Before-and-after change data –
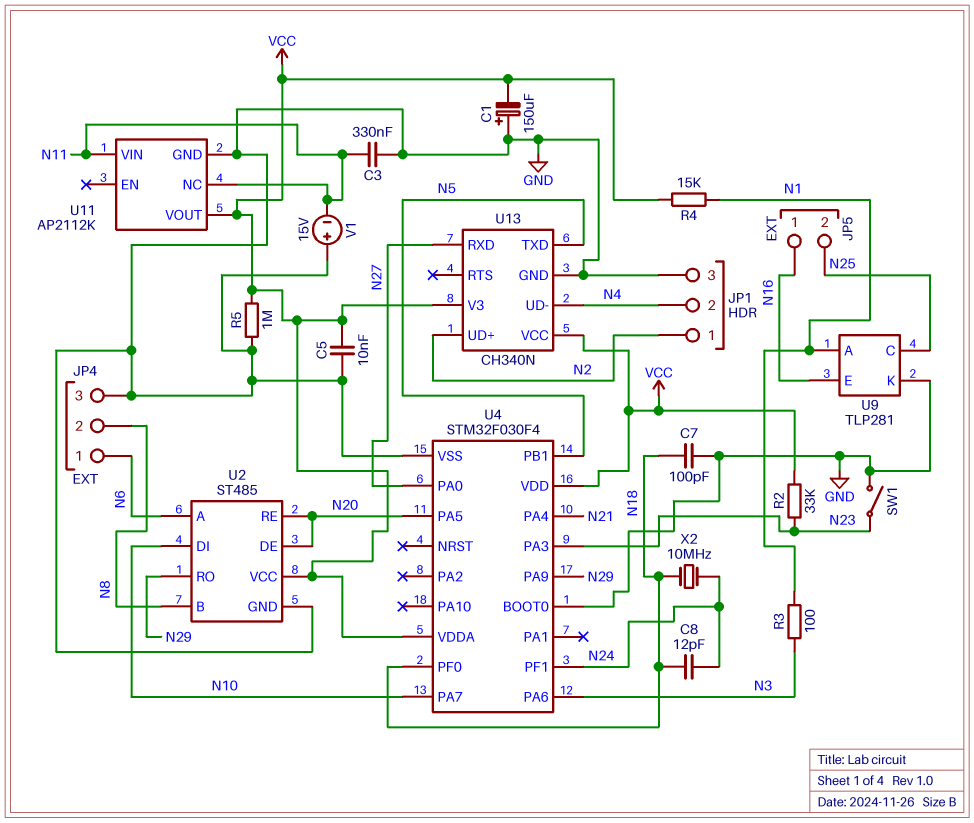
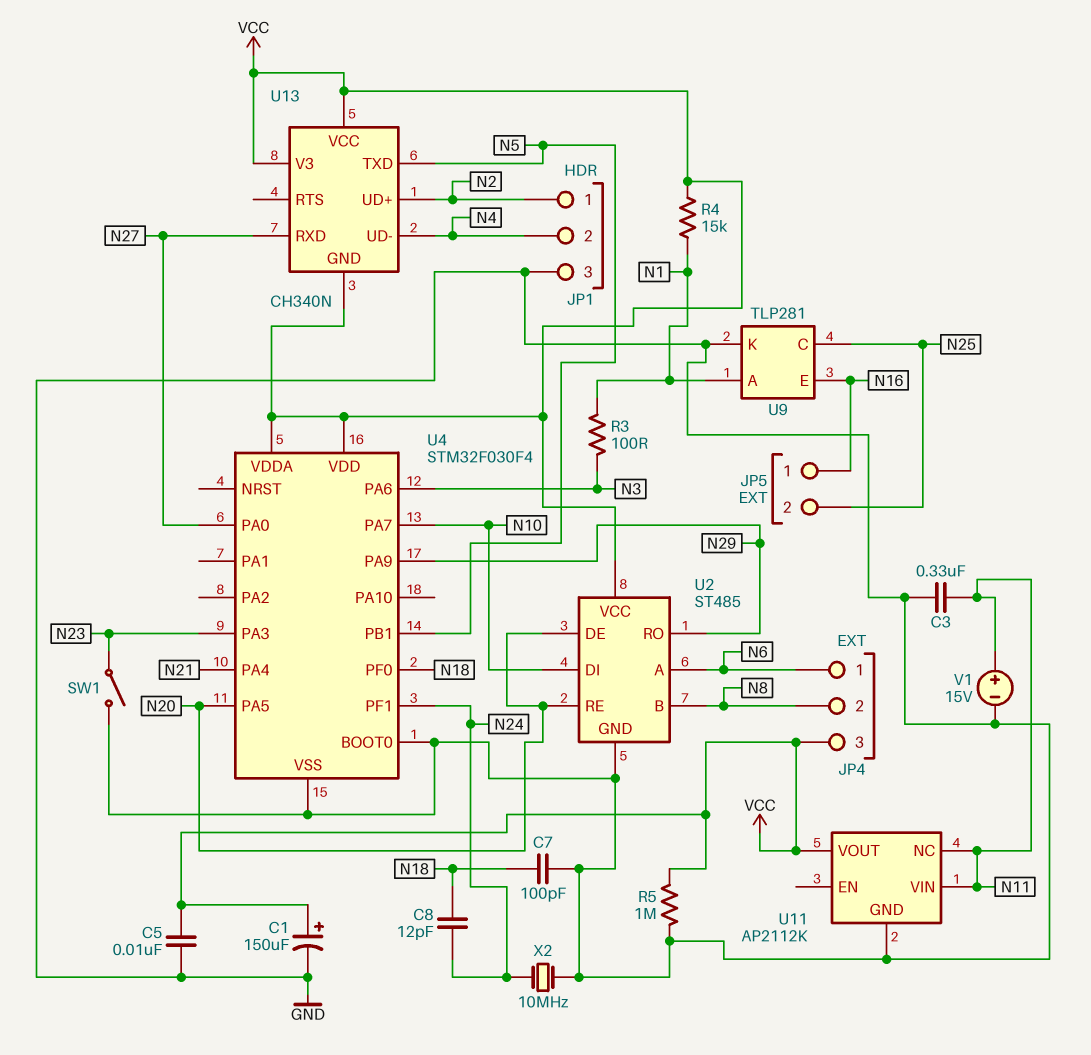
C1: 150uF (plus GND, minus VCC) -> 150uF (plus VCC, minus GND)
JP4 pin 3: GND -> VCC
R2: 33k (N23, VCC) -> none
U13 pin GND: GND -> VCC
V1: 15V (plus GND, minus N11) -> 15V (plus N11, minus GND)
X2: 10MHz (N18, N24) -> 10MHz (GND, N24)

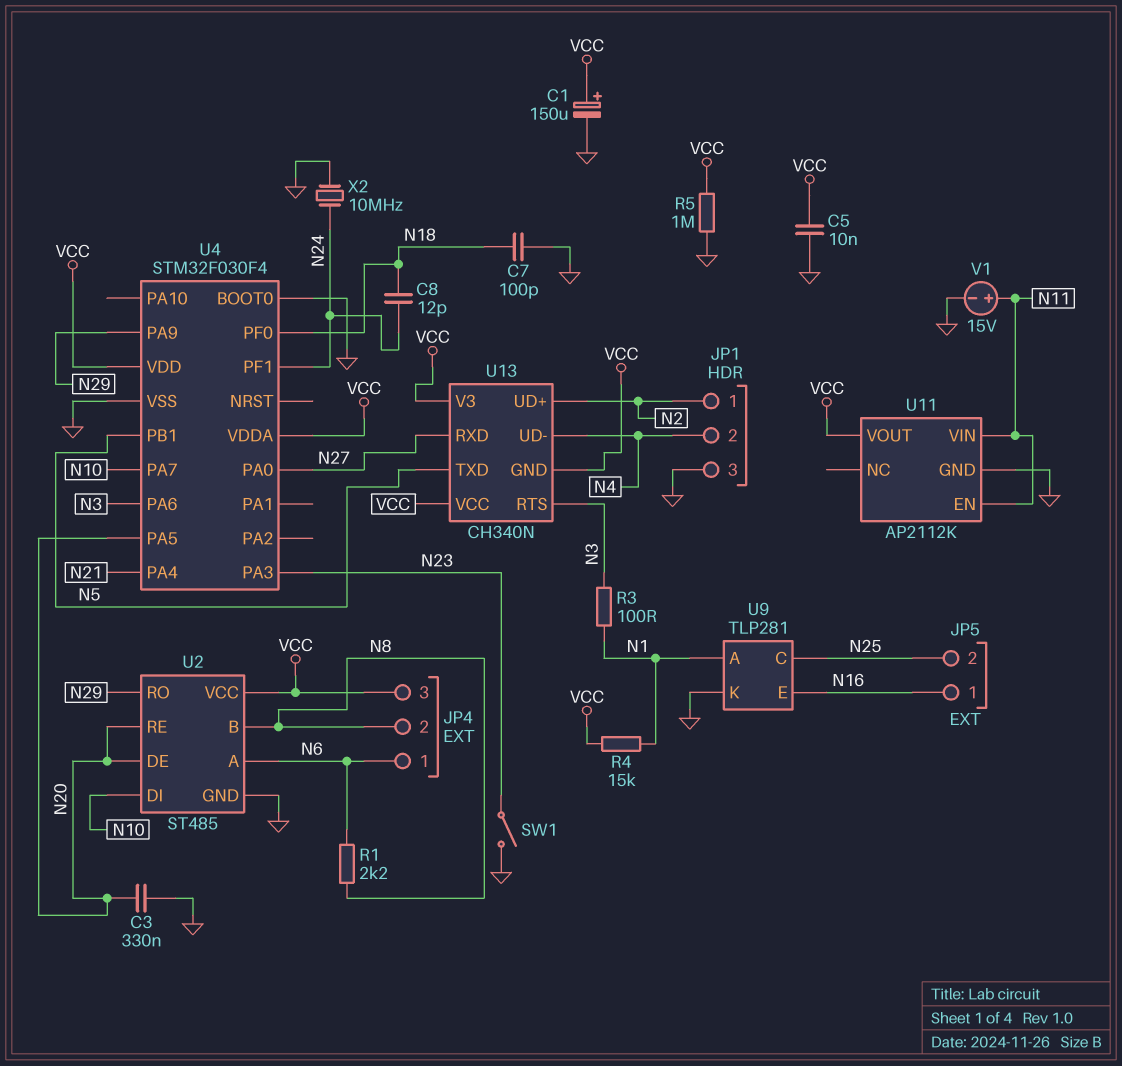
C3: 330nF (GND, N11) -> 330nF (GND, N20)
R1: none -> 2.2k (N6, N8)
U11 pin EN: none -> N11
U11 pin NC: N11 -> none
U13 pin RTS: none -> N3

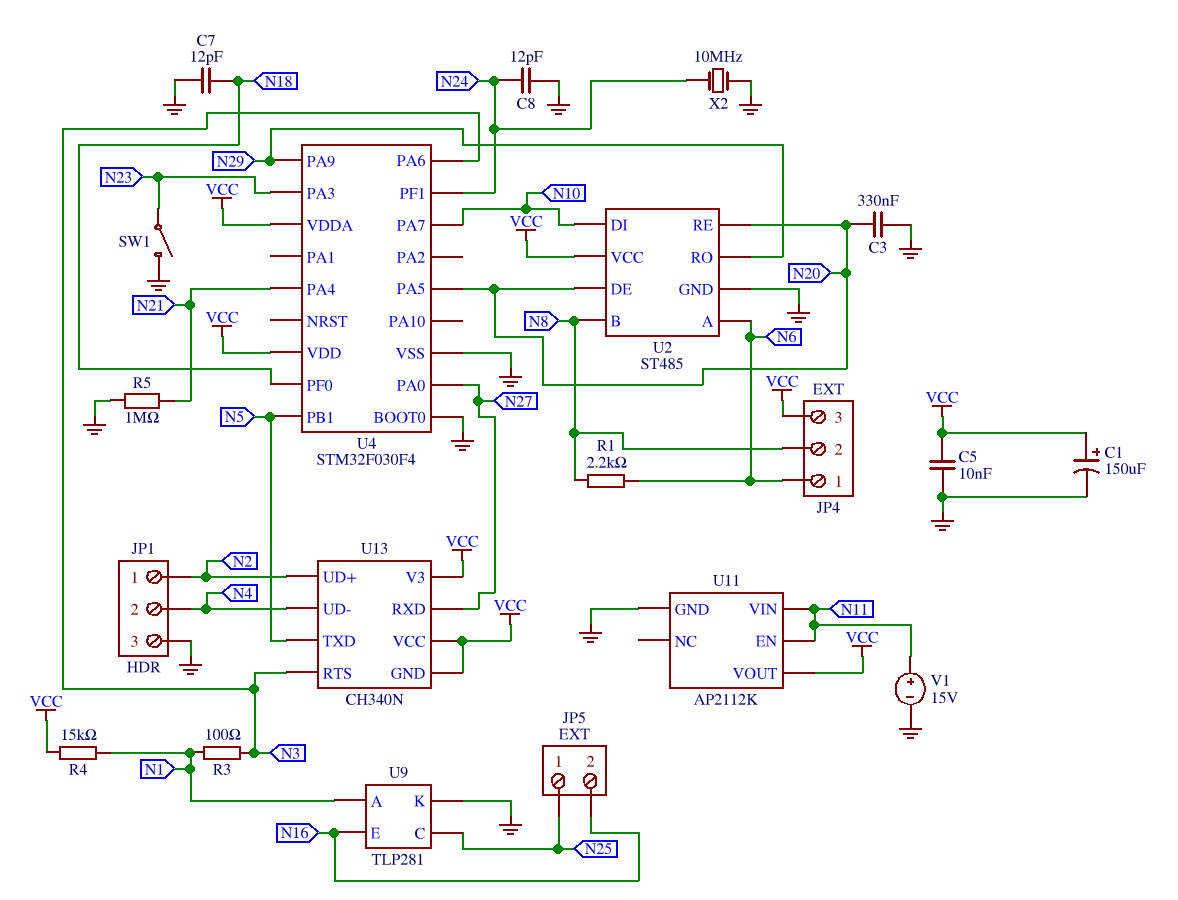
C7: 100pF (GND, N18) -> 12pF (GND, N18)
C8: 12pF (N18, N24) -> 12pF (GND, N24)
JP5 pin 1: N16 -> N25
JP5 pin 2: N25 -> N16
R5: 1M (GND, VCC) -> 1M (GND, N21)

YOUR TASK – Report only the number of lines, among the records above, that contain the word "plus".

SOLUTION TO THE PROBLEM – 2